**THE TASK**
Without changing anything, transcribe all of the entries.

**MATERIAL FOR THE TASK**

=== Begin Enclosure ===

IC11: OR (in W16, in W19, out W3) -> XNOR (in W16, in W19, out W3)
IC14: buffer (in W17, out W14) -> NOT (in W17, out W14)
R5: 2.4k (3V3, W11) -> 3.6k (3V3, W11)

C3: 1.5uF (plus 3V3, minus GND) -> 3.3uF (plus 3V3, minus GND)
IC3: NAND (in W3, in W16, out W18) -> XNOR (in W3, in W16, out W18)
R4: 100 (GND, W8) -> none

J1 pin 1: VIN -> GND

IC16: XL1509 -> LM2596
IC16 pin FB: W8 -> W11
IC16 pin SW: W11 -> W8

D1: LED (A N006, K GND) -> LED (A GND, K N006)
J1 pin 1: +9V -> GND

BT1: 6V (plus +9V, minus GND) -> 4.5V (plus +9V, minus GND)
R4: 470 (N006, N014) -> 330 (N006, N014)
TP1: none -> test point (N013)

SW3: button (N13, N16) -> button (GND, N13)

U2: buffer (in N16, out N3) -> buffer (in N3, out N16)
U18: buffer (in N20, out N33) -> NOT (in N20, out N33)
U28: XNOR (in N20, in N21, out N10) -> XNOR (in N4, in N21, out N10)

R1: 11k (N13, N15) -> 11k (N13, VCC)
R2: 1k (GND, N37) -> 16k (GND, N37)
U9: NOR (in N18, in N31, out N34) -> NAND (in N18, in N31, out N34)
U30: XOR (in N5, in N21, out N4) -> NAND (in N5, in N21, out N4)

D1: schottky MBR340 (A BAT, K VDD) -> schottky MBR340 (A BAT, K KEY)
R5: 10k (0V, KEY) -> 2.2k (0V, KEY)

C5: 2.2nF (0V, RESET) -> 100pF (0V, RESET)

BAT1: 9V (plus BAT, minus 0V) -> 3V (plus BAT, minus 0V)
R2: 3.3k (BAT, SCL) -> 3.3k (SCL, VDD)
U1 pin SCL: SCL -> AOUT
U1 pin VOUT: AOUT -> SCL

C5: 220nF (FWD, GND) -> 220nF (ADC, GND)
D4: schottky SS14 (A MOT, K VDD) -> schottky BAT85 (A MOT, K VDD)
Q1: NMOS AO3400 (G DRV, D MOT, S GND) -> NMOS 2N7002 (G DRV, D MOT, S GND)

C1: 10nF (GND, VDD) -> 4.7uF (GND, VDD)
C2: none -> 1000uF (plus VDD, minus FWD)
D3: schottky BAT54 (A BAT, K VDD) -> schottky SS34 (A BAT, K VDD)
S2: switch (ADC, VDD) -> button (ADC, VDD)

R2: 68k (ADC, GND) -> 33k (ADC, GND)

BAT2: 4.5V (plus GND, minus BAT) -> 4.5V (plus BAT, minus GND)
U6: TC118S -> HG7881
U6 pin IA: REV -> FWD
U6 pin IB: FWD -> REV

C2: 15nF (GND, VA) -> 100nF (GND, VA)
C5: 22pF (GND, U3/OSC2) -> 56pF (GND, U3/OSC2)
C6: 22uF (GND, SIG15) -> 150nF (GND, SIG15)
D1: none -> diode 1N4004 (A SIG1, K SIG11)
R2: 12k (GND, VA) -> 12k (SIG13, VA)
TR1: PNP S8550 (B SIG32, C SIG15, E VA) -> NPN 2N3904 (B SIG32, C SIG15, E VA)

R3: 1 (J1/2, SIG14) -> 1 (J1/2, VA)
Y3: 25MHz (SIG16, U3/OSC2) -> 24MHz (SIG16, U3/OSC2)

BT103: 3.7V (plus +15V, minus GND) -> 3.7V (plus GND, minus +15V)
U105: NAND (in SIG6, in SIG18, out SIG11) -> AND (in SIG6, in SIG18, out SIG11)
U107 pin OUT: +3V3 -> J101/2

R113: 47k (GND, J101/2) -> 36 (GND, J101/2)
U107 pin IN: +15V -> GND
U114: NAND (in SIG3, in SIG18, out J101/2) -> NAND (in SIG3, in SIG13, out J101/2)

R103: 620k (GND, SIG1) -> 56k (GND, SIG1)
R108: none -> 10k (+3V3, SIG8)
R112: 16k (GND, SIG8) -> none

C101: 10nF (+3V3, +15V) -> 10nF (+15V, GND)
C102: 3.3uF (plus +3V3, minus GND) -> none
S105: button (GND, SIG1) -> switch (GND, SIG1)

=== End Enclosure ===

**EXERCISE RESULT**
IC11: OR (in W16, in W19, out W3) -> XNOR (in W16, in W19, out W3)
IC14: buffer (in W17, out W14) -> NOT (in W17, out W14)
R5: 2.4k (3V3, W11) -> 3.6k (3V3, W11)

C3: 1.5uF (plus 3V3, minus GND) -> 3.3uF (plus 3V3, minus GND)
IC3: NAND (in W3, in W16, out W18) -> XNOR (in W3, in W16, out W18)
R4: 100 (GND, W8) -> none

J1 pin 1: VIN -> GND

IC16: XL1509 -> LM2596
IC16 pin FB: W8 -> W11
IC16 pin SW: W11 -> W8

D1: LED (A N006, K GND) -> LED (A GND, K N006)
J1 pin 1: +9V -> GND

BT1: 6V (plus +9V, minus GND) -> 4.5V (plus +9V, minus GND)
R4: 470 (N006, N014) -> 330 (N006, N014)
TP1: none -> test point (N013)

SW3: button (N13, N16) -> button (GND, N13)

U2: buffer (in N16, out N3) -> buffer (in N3, out N16)
U18: buffer (in N20, out N33) -> NOT (in N20, out N33)
U28: XNOR (in N20, in N21, out N10) -> XNOR (in N4, in N21, out N10)

R1: 11k (N13, N15) -> 11k (N13, VCC)
R2: 1k (GND, N37) -> 16k (GND, N37)
U9: NOR (in N18, in N31, out N34) -> NAND (in N18, in N31, out N34)
U30: XOR (in N5, in N21, out N4) -> NAND (in N5, in N21, out N4)

D1: schottky MBR340 (A BAT, K VDD) -> schottky MBR340 (A BAT, K KEY)
R5: 10k (0V, KEY) -> 2.2k (0V, KEY)

C5: 2.2nF (0V, RESET) -> 100pF (0V, RESET)

BAT1: 9V (plus BAT, minus 0V) -> 3V (plus BAT, minus 0V)
R2: 3.3k (BAT, SCL) -> 3.3k (SCL, VDD)
U1 pin SCL: SCL -> AOUT
U1 pin VOUT: AOUT -> SCL

C5: 220nF (FWD, GND) -> 220nF (ADC, GND)
D4: schottky SS14 (A MOT, K VDD) -> schottky BAT85 (A MOT, K VDD)
Q1: NMOS AO3400 (G DRV, D MOT, S GND) -> NMOS 2N7002 (G DRV, D MOT, S GND)

C1: 10nF (GND, VDD) -> 4.7uF (GND, VDD)
C2: none -> 1000uF (plus VDD, minus FWD)
D3: schottky BAT54 (A BAT, K VDD) -> schottky SS34 (A BAT, K VDD)
S2: switch (ADC, VDD) -> button (ADC, VDD)

R2: 68k (ADC, GND) -> 33k (ADC, GND)

BAT2: 4.5V (plus GND, minus BAT) -> 4.5V (plus BAT, minus GND)
U6: TC118S -> HG7881
U6 pin IA: REV -> FWD
U6 pin IB: FWD -> REV

C2: 15nF (GND, VA) -> 100nF (GND, VA)
C5: 22pF (GND, U3/OSC2) -> 56pF (GND, U3/OSC2)
C6: 22uF (GND, SIG15) -> 150nF (GND, SIG15)
D1: none -> diode 1N4004 (A SIG1, K SIG11)
R2: 12k (GND, VA) -> 12k (SIG13, VA)
TR1: PNP S8550 (B SIG32, C SIG15, E VA) -> NPN 2N3904 (B SIG32, C SIG15, E VA)

R3: 1 (J1/2, SIG14) -> 1 (J1/2, VA)
Y3: 25MHz (SIG16, U3/OSC2) -> 24MHz (SIG16, U3/OSC2)

BT103: 3.7V (plus +15V, minus GND) -> 3.7V (plus GND, minus +15V)
U105: NAND (in SIG6, in SIG18, out SIG11) -> AND (in SIG6, in SIG18, out SIG11)
U107 pin OUT: +3V3 -> J101/2

R113: 47k (GND, J101/2) -> 36 (GND, J101/2)
U107 pin IN: +15V -> GND
U114: NAND (in SIG3, in SIG18, out J101/2) -> NAND (in SIG3, in SIG13, out J101/2)

R103: 620k (GND, SIG1) -> 56k (GND, SIG1)
R108: none -> 10k (+3V3, SIG8)
R112: 16k (GND, SIG8) -> none

C101: 10nF (+3V3, +15V) -> 10nF (+15V, GND)
C102: 3.3uF (plus +3V3, minus GND) -> none
S105: button (GND, SIG1) -> switch (GND, SIG1)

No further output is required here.